### Extracted material

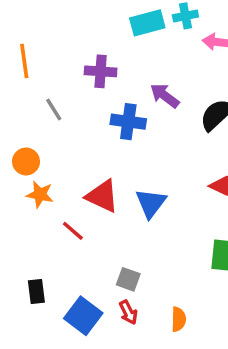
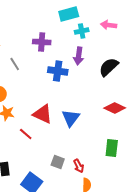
cyan cross: (185, 16) -> (82, 31), moved
purple arrow: (165, 96) -> (79, 56), turned -120
red arrow: (128, 312) -> (79, 166), moved

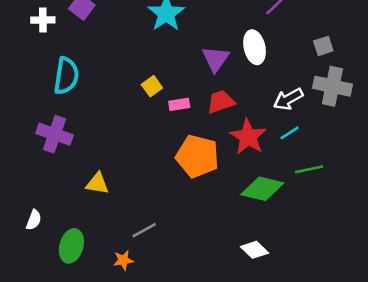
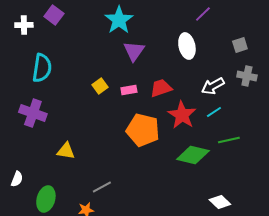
purple triangle: (216, 59) -> (134, 51), moved
yellow square: (152, 86) -> (100, 86), moved
gray cross: (332, 86) -> (247, 76), size x0.7
white diamond: (255, 250) -> (220, 202), moved

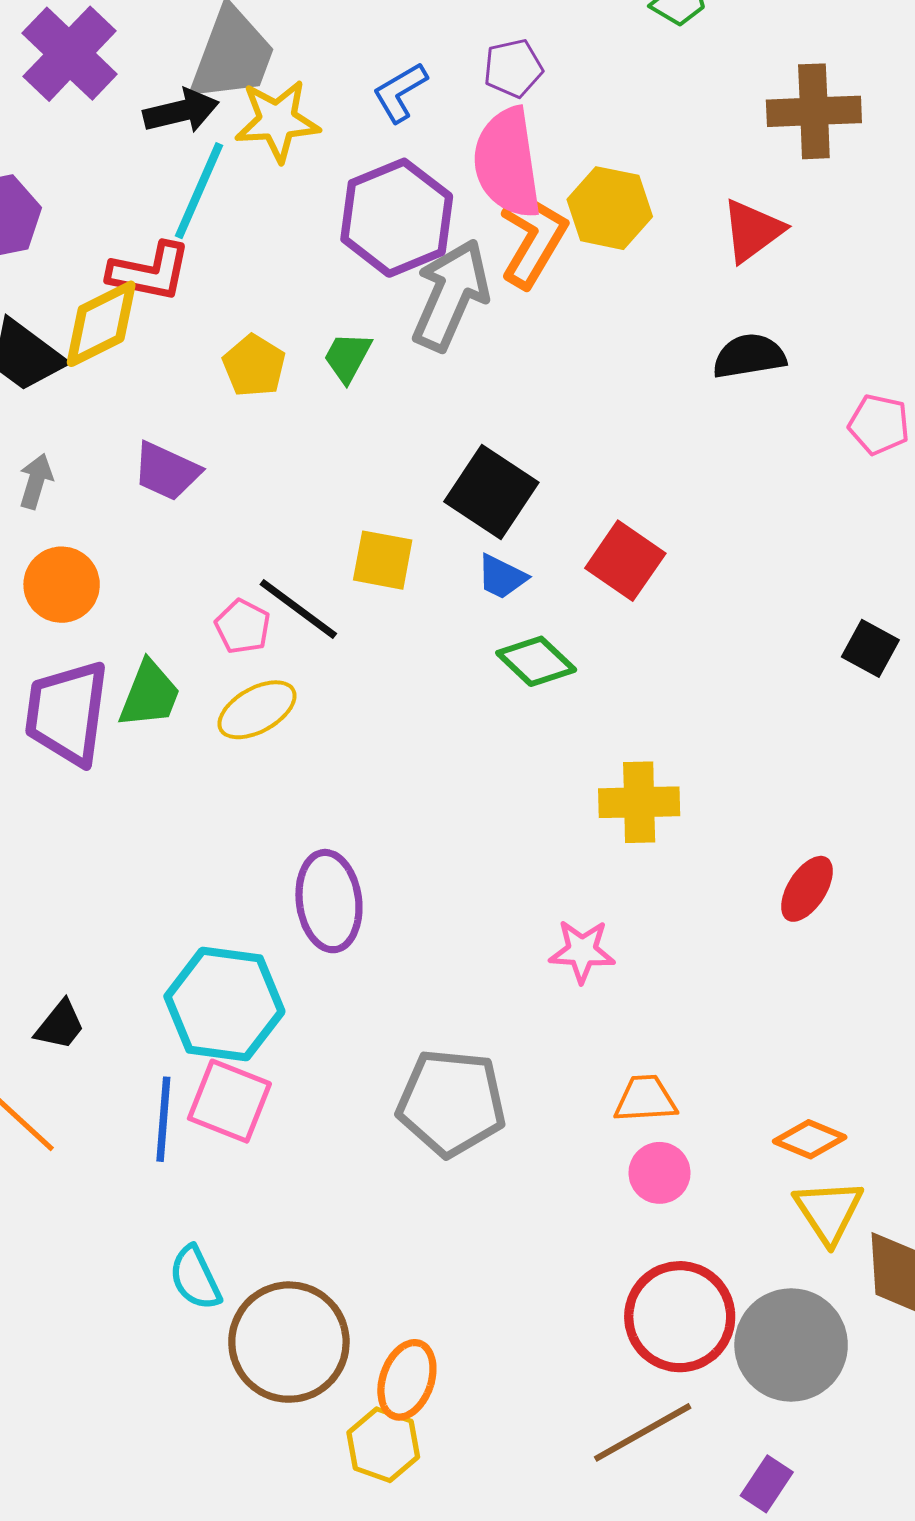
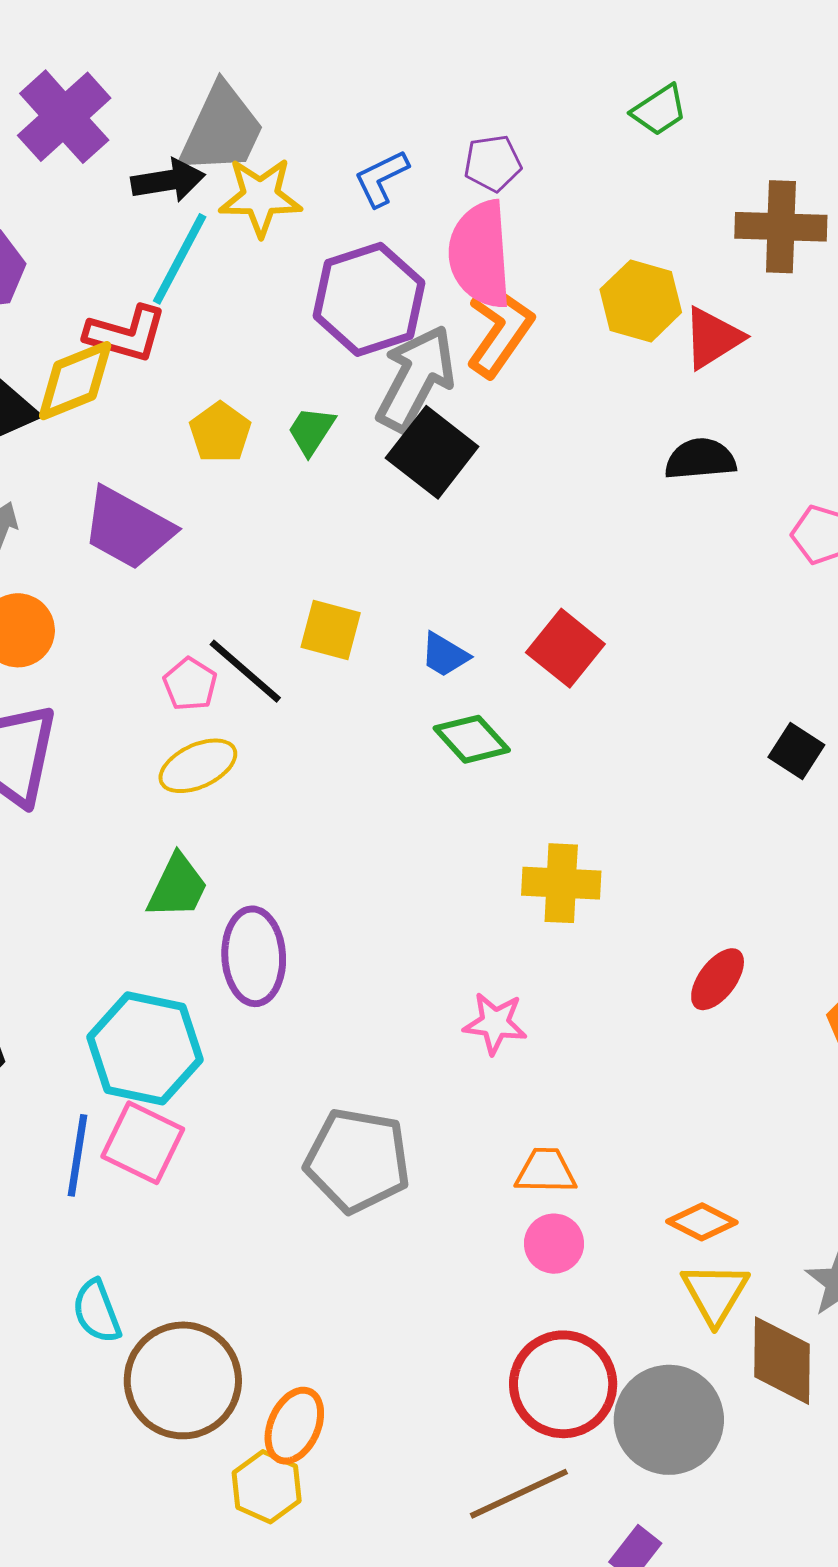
yellow hexagon: (610, 208) -> (641, 301), moved
purple trapezoid: (167, 471) -> (128, 528), size x1.4
black square: (491, 492) -> (432, 452), moved
green trapezoid: (150, 694) -> (178, 887), moved

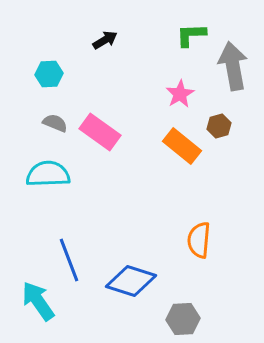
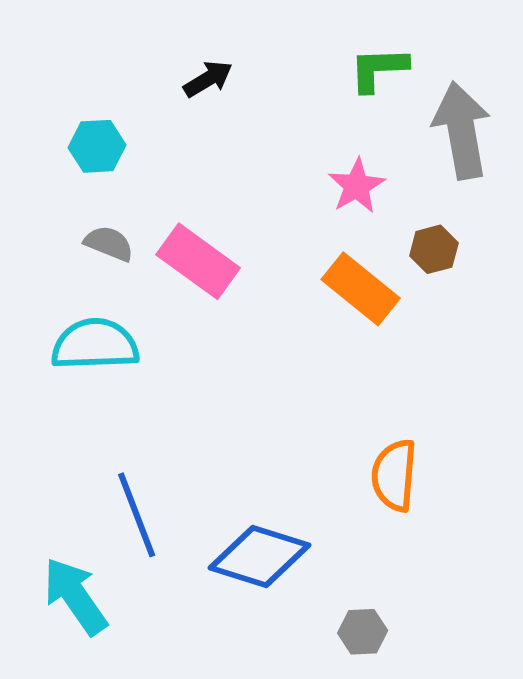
gray hexagon: (183, 319) -> (363, 632), size x0.7

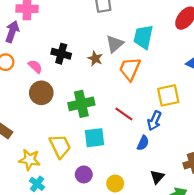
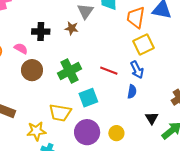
orange trapezoid: (130, 69) -> (136, 17), moved
blue arrow: (154, 121) -> (137, 70), turned -36
yellow trapezoid: (60, 146) -> (60, 113), turned 140
purple circle: (84, 174) -> (87, 132), size x1.6

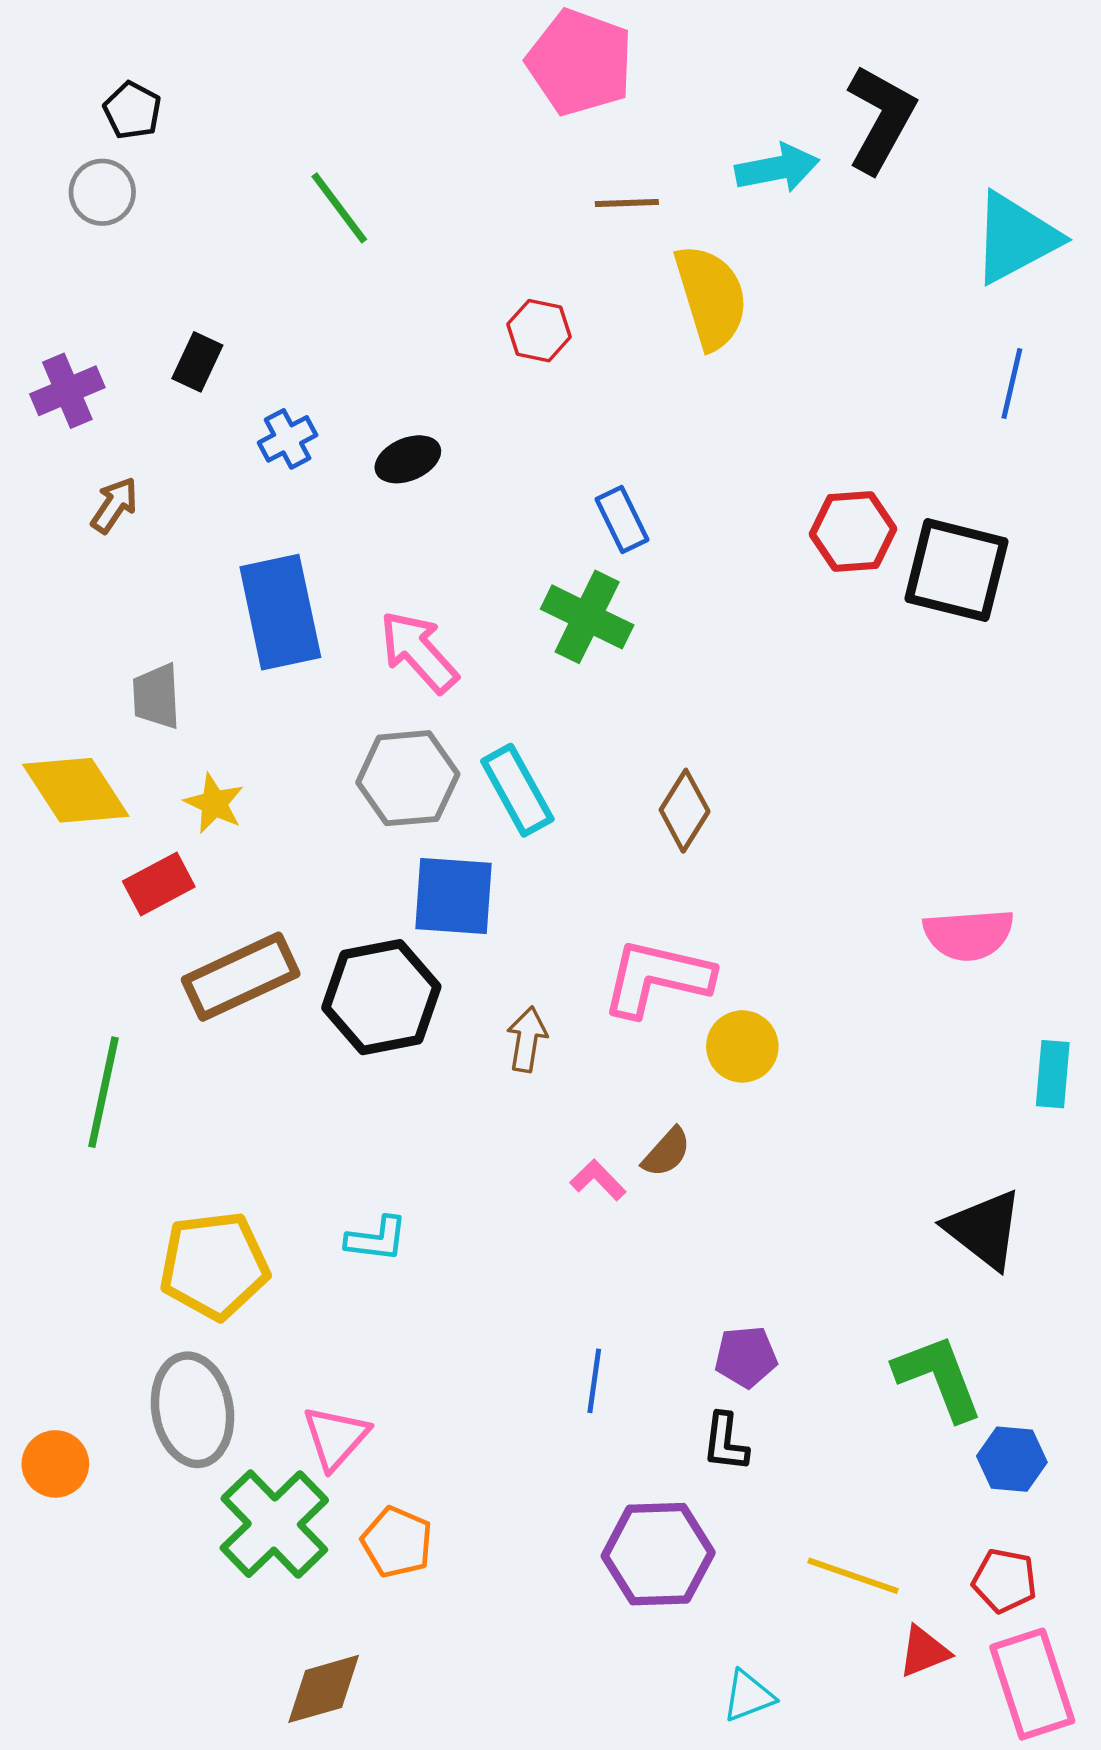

### Work instruction
Give back, word for word, the lines from the one containing "gray hexagon: (183, 319)" through the last line of the listing above; include both ends and exclude the pictures.

### Answer to this problem
gray hexagon: (183, 319) -> (363, 632), size x0.7

orange trapezoid: (130, 69) -> (136, 17), moved
blue arrow: (154, 121) -> (137, 70), turned -36
yellow trapezoid: (60, 146) -> (60, 113), turned 140
purple circle: (84, 174) -> (87, 132), size x1.6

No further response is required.